Exercise goal:
Copy exactly the lines of the data below, beginning with the line with "was: ficha de dominó/morado" and ending with the line with "in_first: [277, 357]". Pictures are to be omitted.

Material for the task:

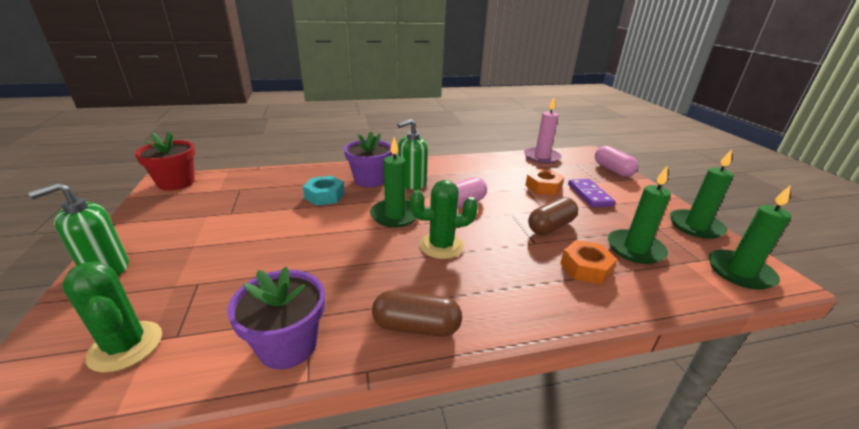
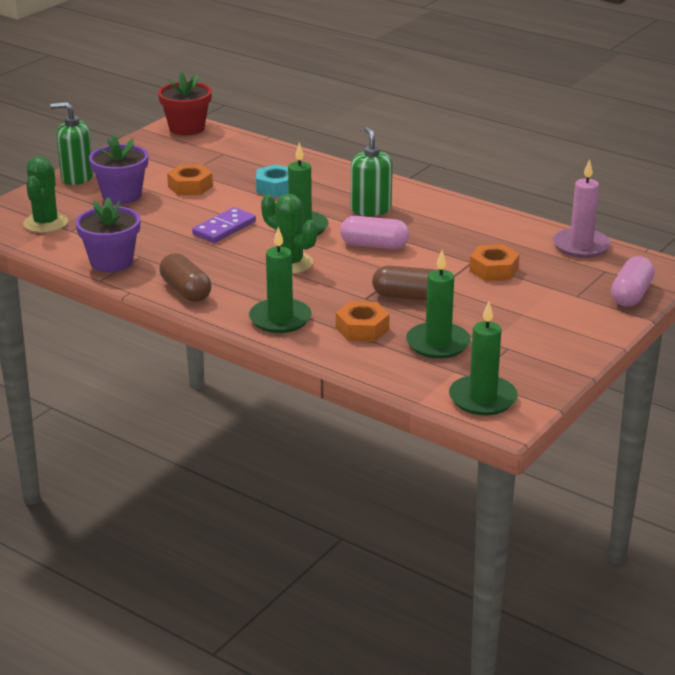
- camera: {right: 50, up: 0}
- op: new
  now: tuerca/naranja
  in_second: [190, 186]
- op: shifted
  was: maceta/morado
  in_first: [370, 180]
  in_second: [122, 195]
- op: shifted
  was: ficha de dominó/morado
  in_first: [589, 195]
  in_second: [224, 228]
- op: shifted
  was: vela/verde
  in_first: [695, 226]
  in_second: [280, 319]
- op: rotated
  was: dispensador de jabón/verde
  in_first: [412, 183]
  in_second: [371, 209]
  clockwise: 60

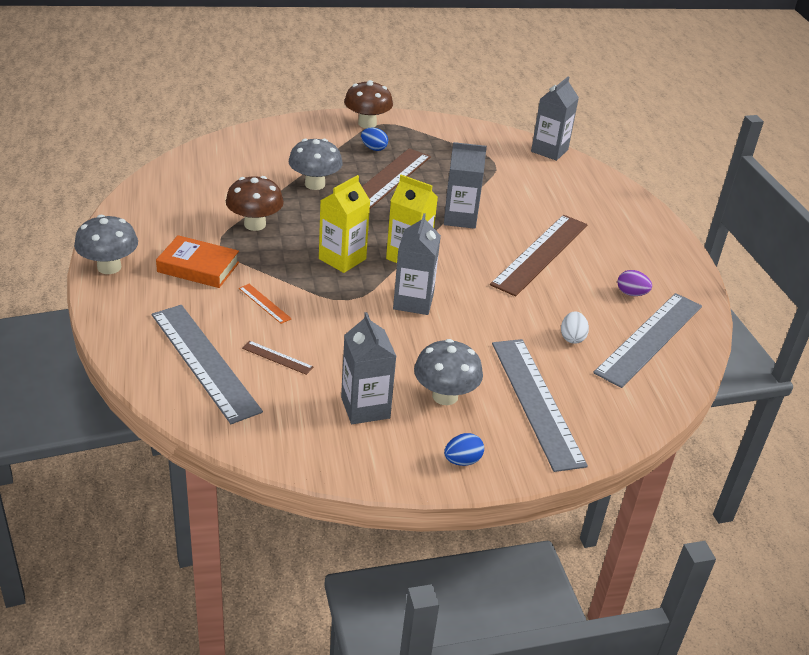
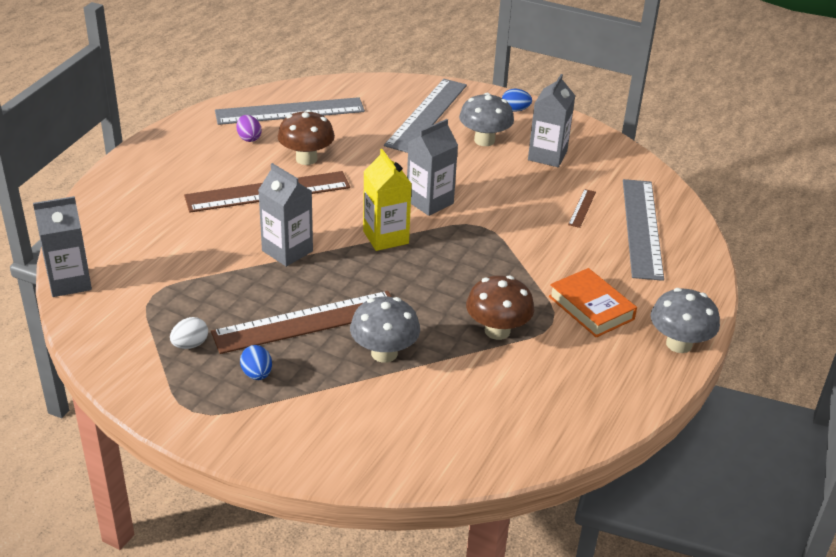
- camera: {right: -140, up: 0}
- op: gone
  was: regla/naranja
  in_first: [264, 303]
- op: gone
  was: cartón de leche/amarillo
  in_first: [342, 259]
- op: shifted
  was: seta/marrón
  in_first: [367, 123]
  in_second: [306, 159]
- op: shifted
  was: huevo/blanco
  in_first: [572, 338]
  in_second: [190, 345]
- op: rotated
  was: regla/marrón
  in_first: [277, 357]
  in_second: [582, 208]
  clockwise: 45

Exercise result:
  was: ficha de dominó/morado
  in_first: [589, 195]
  in_second: [224, 228]
- op: shifted
  was: vela/verde
  in_first: [695, 226]
  in_second: [280, 319]
- op: rotated
  was: dispensador de jabón/verde
  in_first: [412, 183]
  in_second: [371, 209]
  clockwise: 60

- camera: {right: -140, up: 0}
- op: gone
  was: regla/naranja
  in_first: [264, 303]
- op: gone
  was: cartón de leche/amarillo
  in_first: [342, 259]
- op: shifted
  was: seta/marrón
  in_first: [367, 123]
  in_second: [306, 159]
- op: shifted
  was: huevo/blanco
  in_first: [572, 338]
  in_second: [190, 345]
- op: rotated
  was: regla/marrón
  in_first: [277, 357]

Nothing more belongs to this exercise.